• _PROBLEM_:
Without including the pictures, copy each line below exactly as it reads.

• _INFORMATION SHOWN_:

_ _ _ _ _ _ _

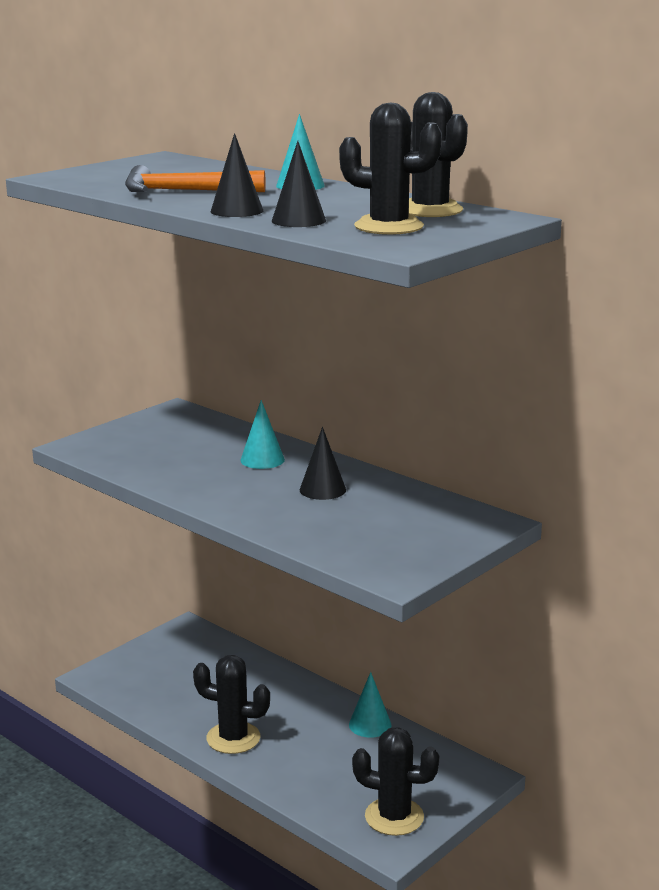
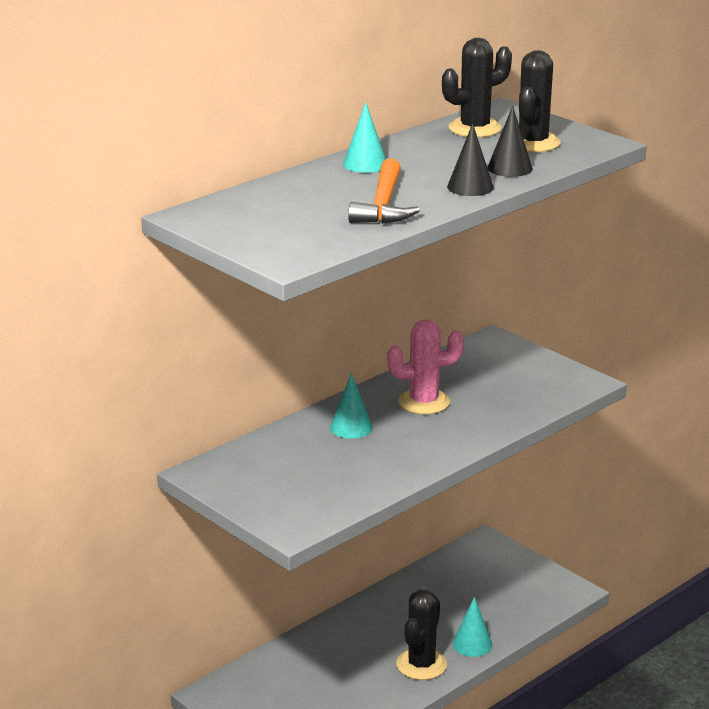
camera: 85 degrees left, 5 degrees up
(322, 489) = (424, 402): black cone -> pink cactus
(370, 724) = (408, 589): turquoise cone -> turquoise cone (472, 644)
(394, 817) = (536, 586): black cactus -> none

_ _ _ _ _ _ _

• _RESULT FOR THIS EXERCISE_:
camera: 85 degrees left, 5 degrees up
(322, 489) = (424, 402): black cone -> pink cactus
(370, 724) = (408, 589): turquoise cone -> turquoise cone (472, 644)
(394, 817) = (536, 586): black cactus -> none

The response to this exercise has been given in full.